Output the entries below exactly, from the first line to the line holding "pink square: (105, 48) -> (116, 115), moved", both included.

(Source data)
# # # #

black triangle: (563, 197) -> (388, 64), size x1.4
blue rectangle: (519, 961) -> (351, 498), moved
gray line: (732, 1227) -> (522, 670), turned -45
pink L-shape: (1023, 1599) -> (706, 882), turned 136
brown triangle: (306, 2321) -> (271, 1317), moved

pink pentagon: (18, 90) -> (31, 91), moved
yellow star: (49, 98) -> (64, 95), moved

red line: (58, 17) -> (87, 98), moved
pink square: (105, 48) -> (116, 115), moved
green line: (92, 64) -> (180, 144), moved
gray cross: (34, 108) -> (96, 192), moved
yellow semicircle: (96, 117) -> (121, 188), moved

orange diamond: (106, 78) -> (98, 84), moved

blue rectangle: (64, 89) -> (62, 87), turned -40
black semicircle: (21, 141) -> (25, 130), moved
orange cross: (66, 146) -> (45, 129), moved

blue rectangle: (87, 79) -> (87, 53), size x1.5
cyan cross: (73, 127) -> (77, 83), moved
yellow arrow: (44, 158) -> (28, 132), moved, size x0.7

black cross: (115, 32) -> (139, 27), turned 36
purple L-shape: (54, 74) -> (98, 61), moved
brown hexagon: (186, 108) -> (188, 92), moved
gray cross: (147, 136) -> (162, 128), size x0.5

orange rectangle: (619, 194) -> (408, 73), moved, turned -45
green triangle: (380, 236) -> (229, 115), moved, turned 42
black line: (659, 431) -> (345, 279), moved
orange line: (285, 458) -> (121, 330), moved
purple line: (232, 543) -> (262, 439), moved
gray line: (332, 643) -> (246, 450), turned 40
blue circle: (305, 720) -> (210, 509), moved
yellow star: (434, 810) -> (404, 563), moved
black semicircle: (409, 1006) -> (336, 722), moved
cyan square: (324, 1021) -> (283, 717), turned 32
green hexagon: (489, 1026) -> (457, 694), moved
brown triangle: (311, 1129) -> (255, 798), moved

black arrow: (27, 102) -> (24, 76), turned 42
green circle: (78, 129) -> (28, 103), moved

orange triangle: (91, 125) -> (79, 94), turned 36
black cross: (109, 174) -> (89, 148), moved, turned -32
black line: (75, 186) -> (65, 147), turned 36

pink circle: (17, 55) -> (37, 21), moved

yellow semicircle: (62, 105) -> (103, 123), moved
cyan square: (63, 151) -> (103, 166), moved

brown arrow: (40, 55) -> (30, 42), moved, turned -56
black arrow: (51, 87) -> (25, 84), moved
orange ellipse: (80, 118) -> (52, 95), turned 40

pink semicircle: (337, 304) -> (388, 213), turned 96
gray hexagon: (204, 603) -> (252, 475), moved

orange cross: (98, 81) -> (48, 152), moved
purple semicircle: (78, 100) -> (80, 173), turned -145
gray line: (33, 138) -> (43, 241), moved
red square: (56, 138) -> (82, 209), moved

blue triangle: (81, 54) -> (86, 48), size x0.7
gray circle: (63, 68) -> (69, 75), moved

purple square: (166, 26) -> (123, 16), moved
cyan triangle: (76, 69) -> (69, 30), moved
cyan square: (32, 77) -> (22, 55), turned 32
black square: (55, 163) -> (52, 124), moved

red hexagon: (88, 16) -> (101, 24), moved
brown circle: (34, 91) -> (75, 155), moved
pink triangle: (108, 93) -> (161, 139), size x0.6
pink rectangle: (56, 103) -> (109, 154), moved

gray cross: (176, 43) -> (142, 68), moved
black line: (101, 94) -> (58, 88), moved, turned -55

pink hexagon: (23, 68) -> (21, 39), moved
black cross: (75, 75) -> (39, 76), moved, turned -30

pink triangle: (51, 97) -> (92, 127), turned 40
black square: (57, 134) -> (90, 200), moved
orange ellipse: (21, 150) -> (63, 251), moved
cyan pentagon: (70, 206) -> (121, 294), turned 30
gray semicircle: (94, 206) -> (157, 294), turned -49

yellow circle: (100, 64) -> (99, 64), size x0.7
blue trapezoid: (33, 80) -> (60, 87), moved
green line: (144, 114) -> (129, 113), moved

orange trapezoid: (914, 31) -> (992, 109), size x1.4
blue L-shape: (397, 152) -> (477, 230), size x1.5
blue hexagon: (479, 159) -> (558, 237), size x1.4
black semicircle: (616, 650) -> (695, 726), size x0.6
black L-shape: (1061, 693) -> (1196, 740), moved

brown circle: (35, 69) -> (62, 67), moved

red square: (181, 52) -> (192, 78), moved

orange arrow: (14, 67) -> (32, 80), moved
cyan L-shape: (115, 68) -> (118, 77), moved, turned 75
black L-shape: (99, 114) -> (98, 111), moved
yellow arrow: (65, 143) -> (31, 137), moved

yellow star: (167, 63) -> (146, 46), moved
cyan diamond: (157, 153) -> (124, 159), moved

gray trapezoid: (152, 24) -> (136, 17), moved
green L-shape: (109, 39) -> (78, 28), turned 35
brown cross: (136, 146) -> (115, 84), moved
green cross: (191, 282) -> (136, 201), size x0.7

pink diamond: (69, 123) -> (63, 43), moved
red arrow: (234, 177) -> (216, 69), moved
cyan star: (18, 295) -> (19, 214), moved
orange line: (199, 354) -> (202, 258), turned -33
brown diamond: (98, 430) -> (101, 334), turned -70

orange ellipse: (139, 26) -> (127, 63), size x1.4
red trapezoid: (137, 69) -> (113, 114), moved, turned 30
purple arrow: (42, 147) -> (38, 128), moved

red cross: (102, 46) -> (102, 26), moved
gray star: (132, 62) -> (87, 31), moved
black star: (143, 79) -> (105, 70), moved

# # # #

OUTPUT FOR THIS EXERCISE:
black triangle: (563, 197) -> (388, 64), size x1.4
blue rectangle: (519, 961) -> (351, 498), moved
gray line: (732, 1227) -> (522, 670), turned -45
pink L-shape: (1023, 1599) -> (706, 882), turned 136
brown triangle: (306, 2321) -> (271, 1317), moved

pink pentagon: (18, 90) -> (31, 91), moved
yellow star: (49, 98) -> (64, 95), moved

red line: (58, 17) -> (87, 98), moved
pink square: (105, 48) -> (116, 115), moved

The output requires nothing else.